(Collected data entries)
***
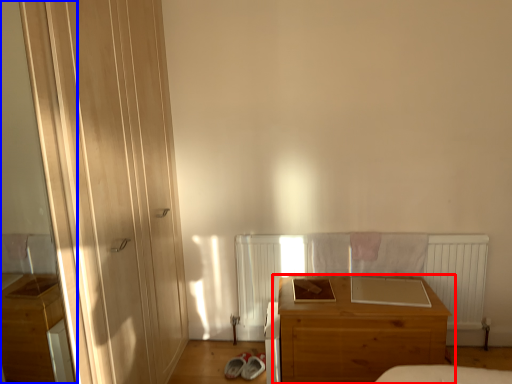
Question: Which of the following is the farthest to the observer, chest of drawers (highlighted by a red box) or screen door (highlighted by a blue box)?

Choices:
 (A) chest of drawers
 (B) screen door

Answer: (A)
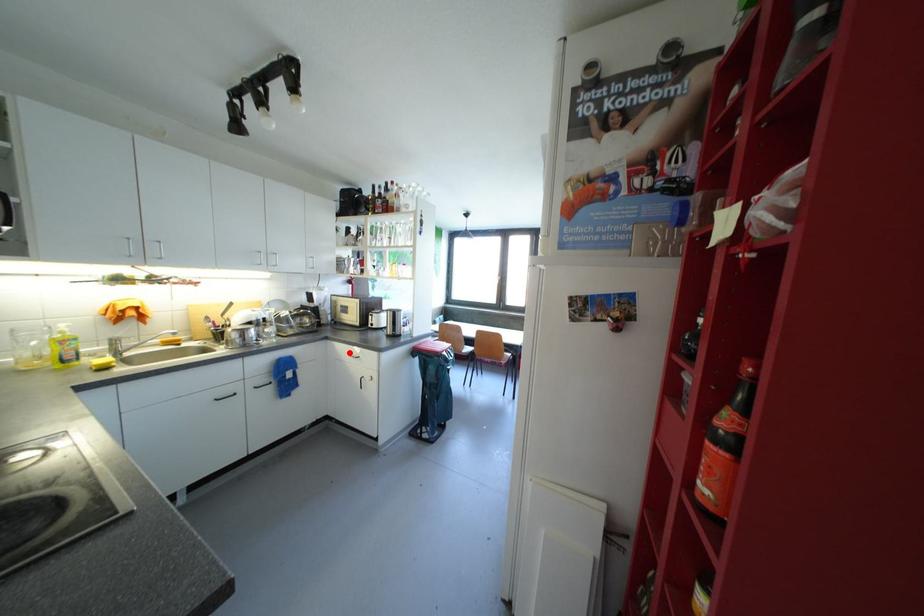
***
Copy the material above word for word, leaving out the pictures.

Question: Which of the following is the farthest to the observer, chest of drawers (highlighted by a red box) or screen door (highlighted by a blue box)?

Choices:
 (A) chest of drawers
 (B) screen door

Answer: (A)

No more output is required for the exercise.